[Description of the task] Read the lines of the data below and retrieve those with "left".

Data under study Block Start

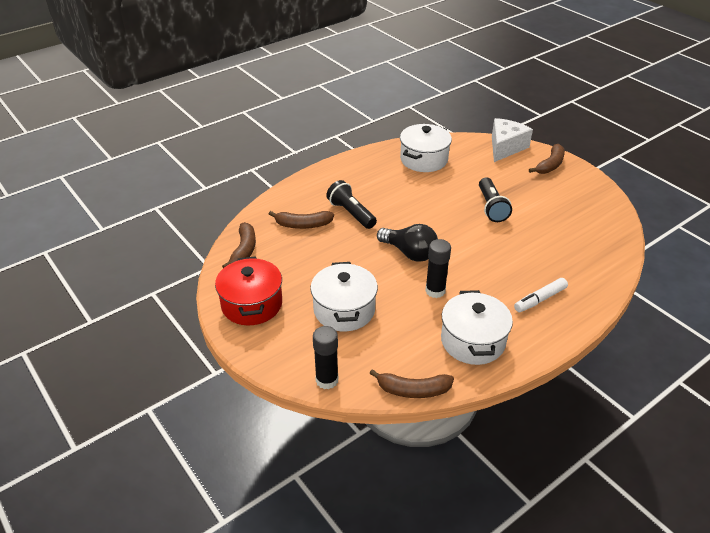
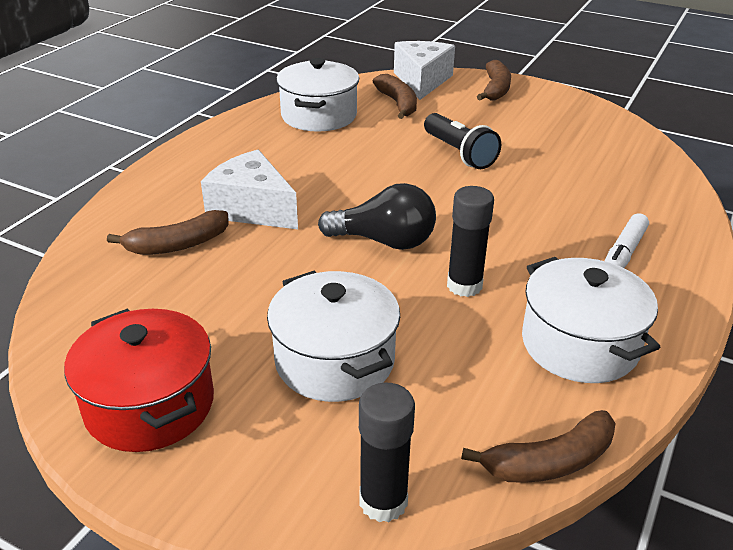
camera: 25 degrees left, 5 degrees down
(244, 250) = (85, 312): brown banana -> brown banana (398, 104)
(351, 213) = (252, 209): black flashlight -> white cheese

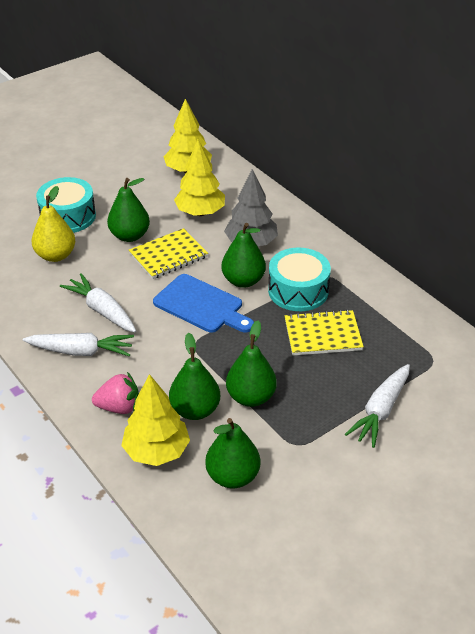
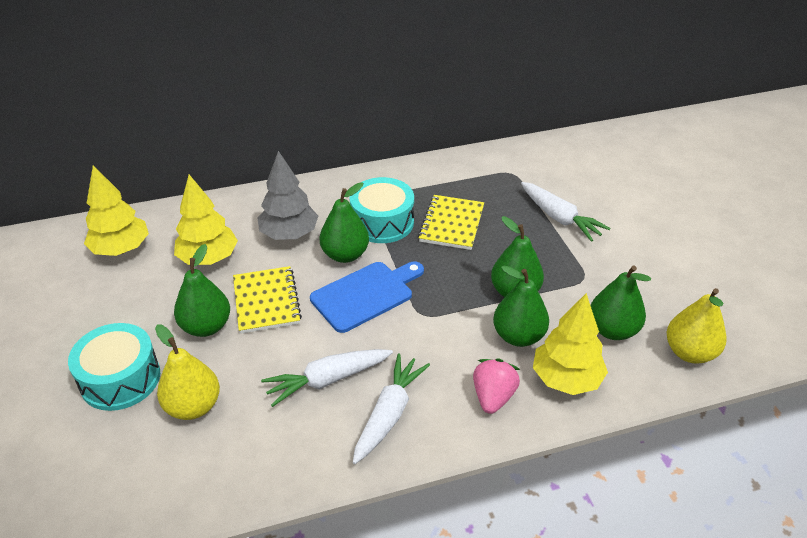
camera: 70 degrees left, 0 degrees up
(228, 541) = (689, 352): none -> yellow pear

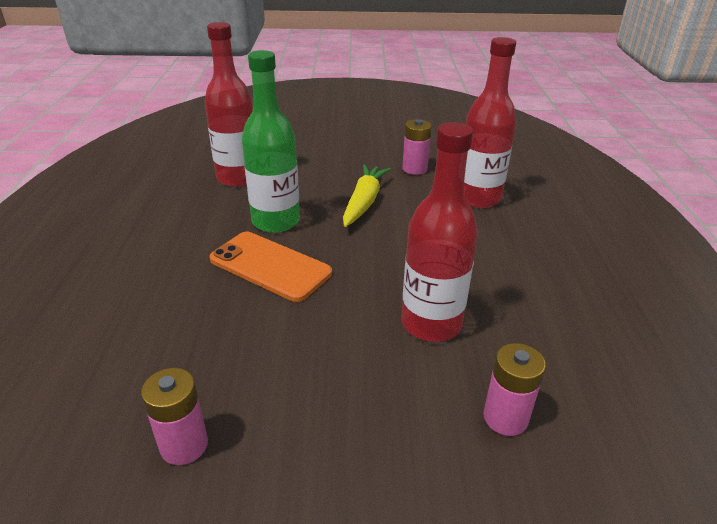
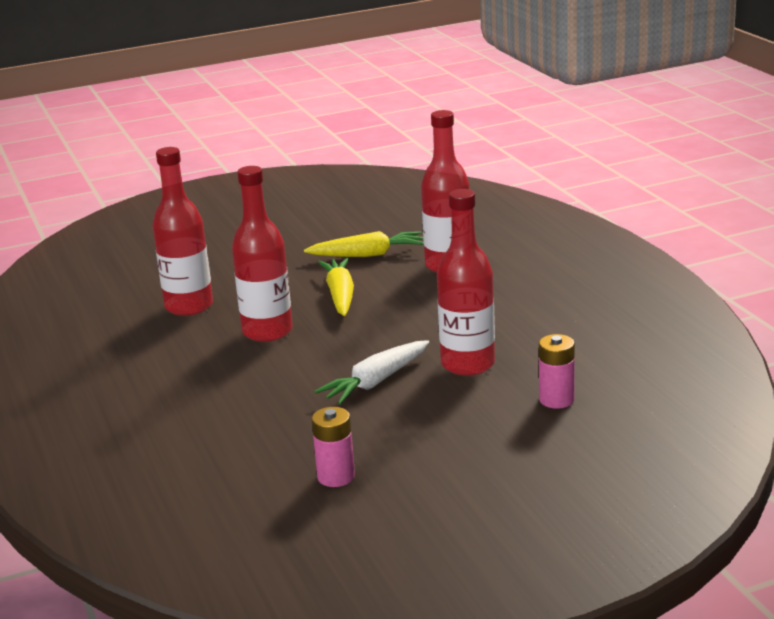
camera: 20 degrees left, 10 degrees down
(270, 266) = (296, 364): orange phone -> none
(276, 221) = (267, 332): green bottle -> red bottle
(325, 314) = (376, 382): none -> white carrot
(414, 169) = (367, 255): pink battery -> yellow carrot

Data under study Block End

[Answer space]
camera: 25 degrees left, 5 degrees down
camera: 70 degrees left, 0 degrees up
camera: 20 degrees left, 10 degrees down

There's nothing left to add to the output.